§ **Task to complete**: Below are records; transcribe each one exactly.

=-=-=

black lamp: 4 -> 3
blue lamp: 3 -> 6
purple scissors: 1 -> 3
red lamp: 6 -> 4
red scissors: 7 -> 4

=-=-=

§ **Output of the exercise**:
black lamp: 4 -> 3
blue lamp: 3 -> 6
purple scissors: 1 -> 3
red lamp: 6 -> 4
red scissors: 7 -> 4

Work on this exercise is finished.